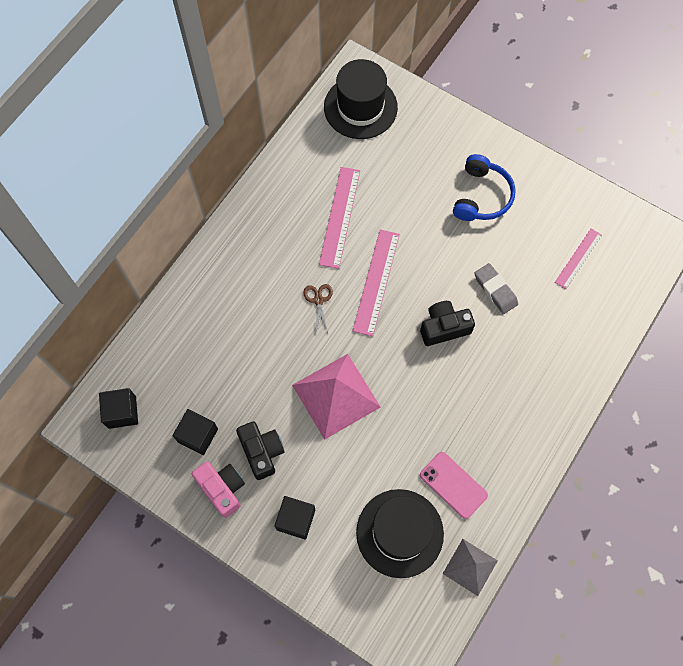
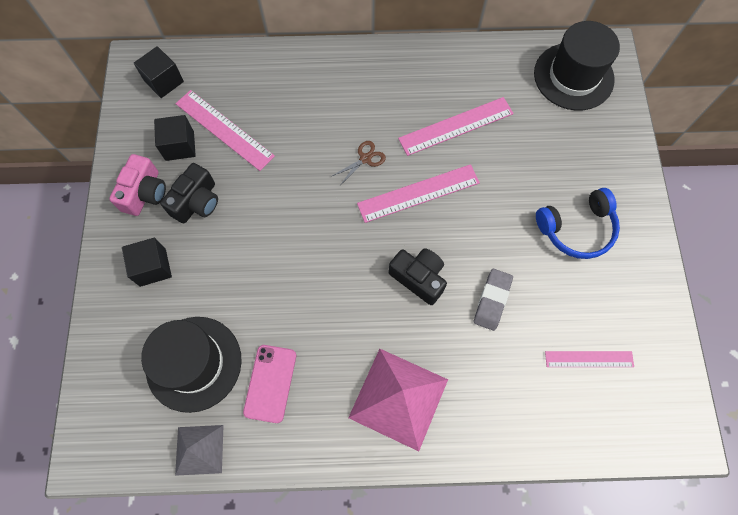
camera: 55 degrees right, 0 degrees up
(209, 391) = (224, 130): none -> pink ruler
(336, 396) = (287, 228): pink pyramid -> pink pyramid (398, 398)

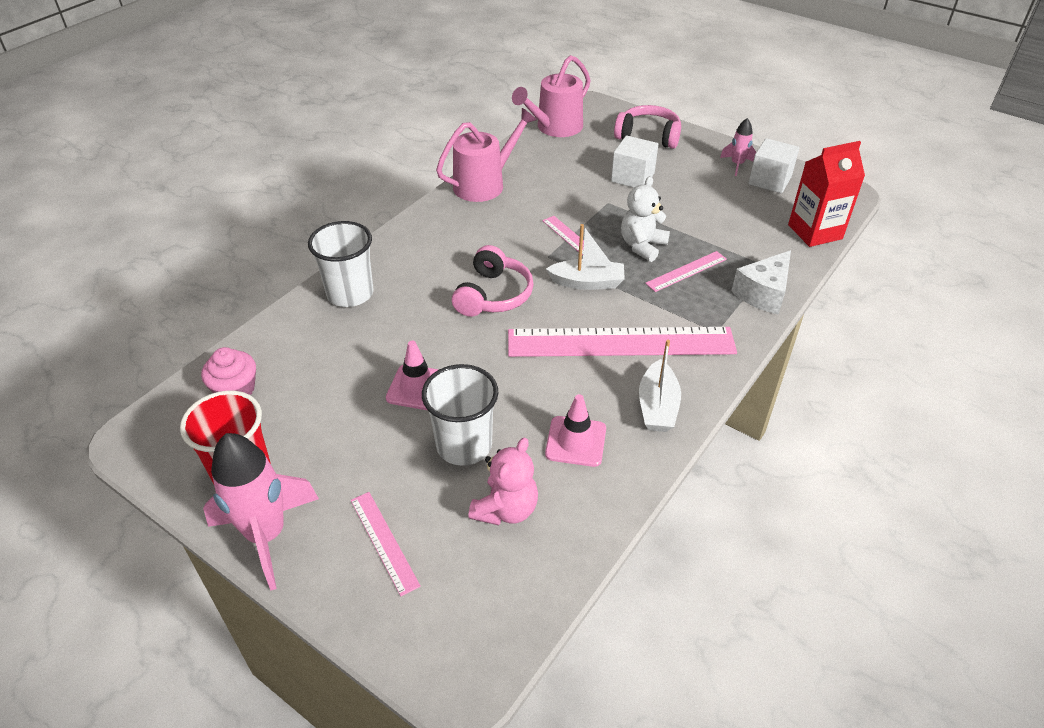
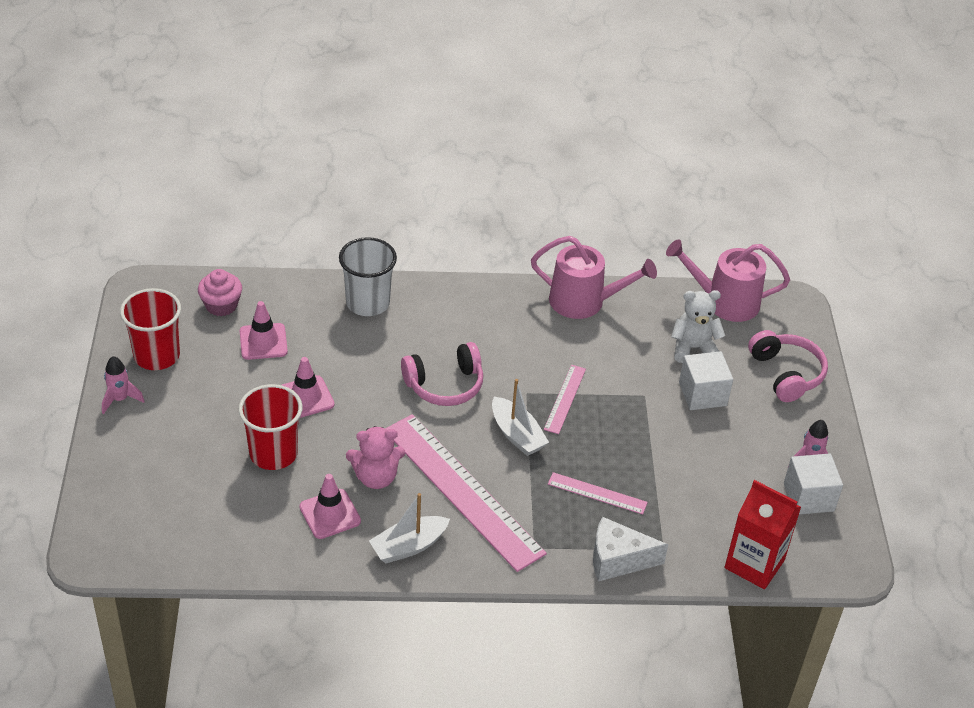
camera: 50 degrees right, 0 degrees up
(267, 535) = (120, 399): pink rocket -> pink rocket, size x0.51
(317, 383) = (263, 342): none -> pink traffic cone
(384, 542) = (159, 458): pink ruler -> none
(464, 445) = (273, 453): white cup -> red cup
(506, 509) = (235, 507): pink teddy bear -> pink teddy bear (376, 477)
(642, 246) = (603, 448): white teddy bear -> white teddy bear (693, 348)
---
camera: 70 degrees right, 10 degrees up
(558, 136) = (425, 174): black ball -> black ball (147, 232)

Your assignment:
Examine the listing and count its lines containing the word "pink". State the count alone.

Answer section:
6